*EXTRACTED MATERIAL*
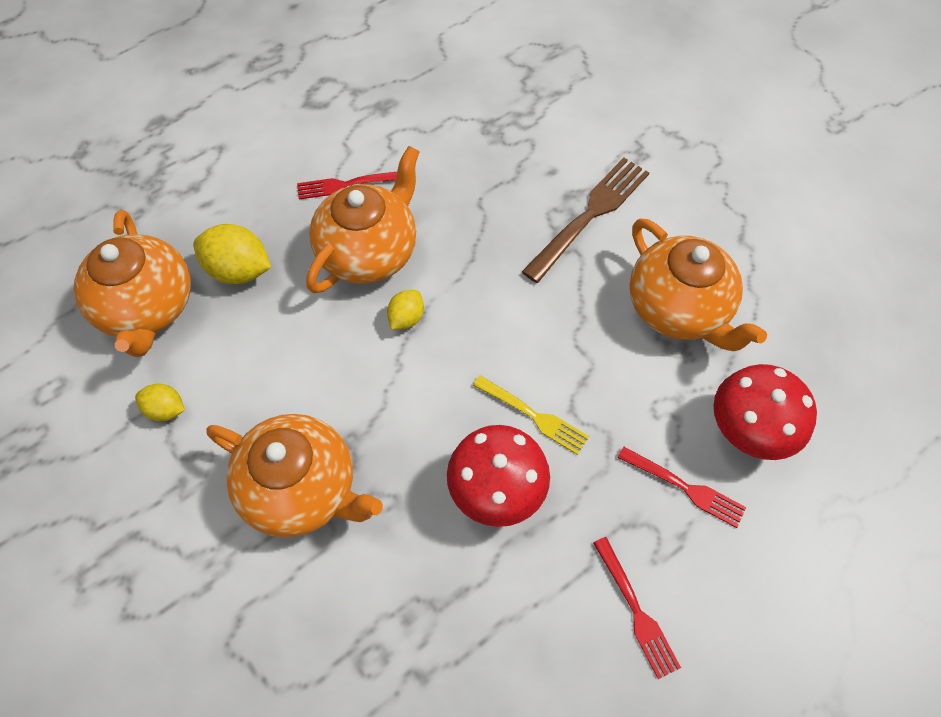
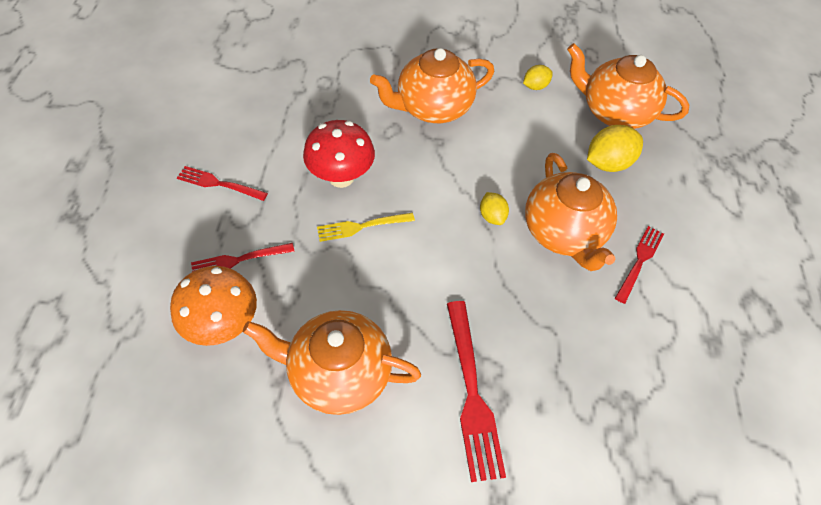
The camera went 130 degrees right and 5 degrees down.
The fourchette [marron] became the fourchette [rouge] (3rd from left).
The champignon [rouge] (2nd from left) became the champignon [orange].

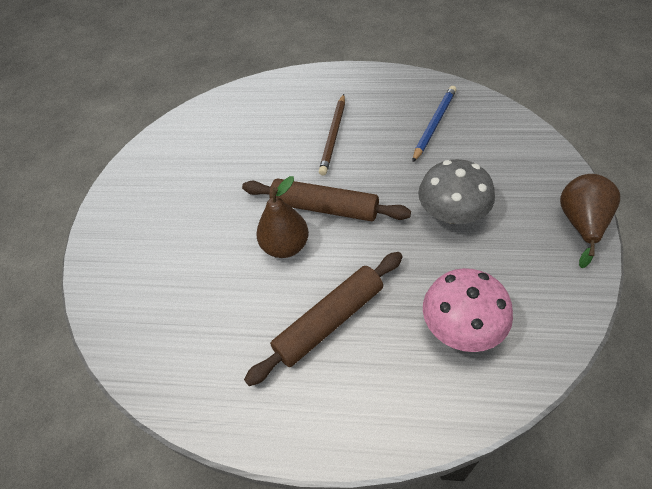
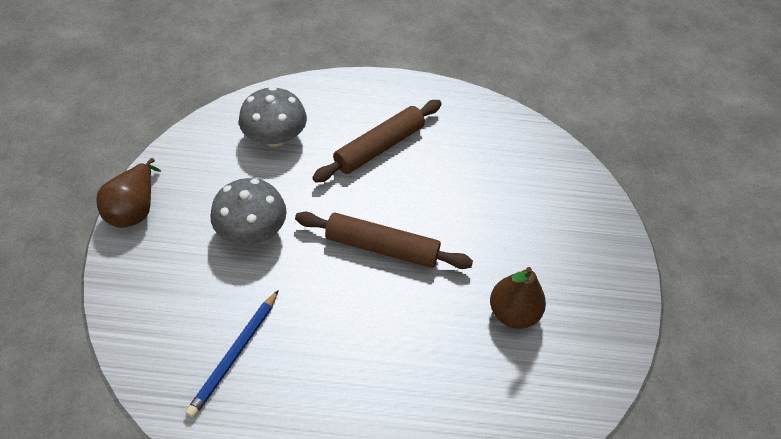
The camera went 170 degrees right and 0 degrees up.
The crayon [marron] disappeared.
The poire [marron] (1st from left in the first image) moved.
The champignon [rose] became the champignon [gris] (2nd from left).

*WORK INSTRUCTION*
Wherever a line of the listing above contains the string "camera", copy that line.

*RESPONSE*
The camera went 130 degrees right and 5 degrees down.
The camera went 170 degrees right and 0 degrees up.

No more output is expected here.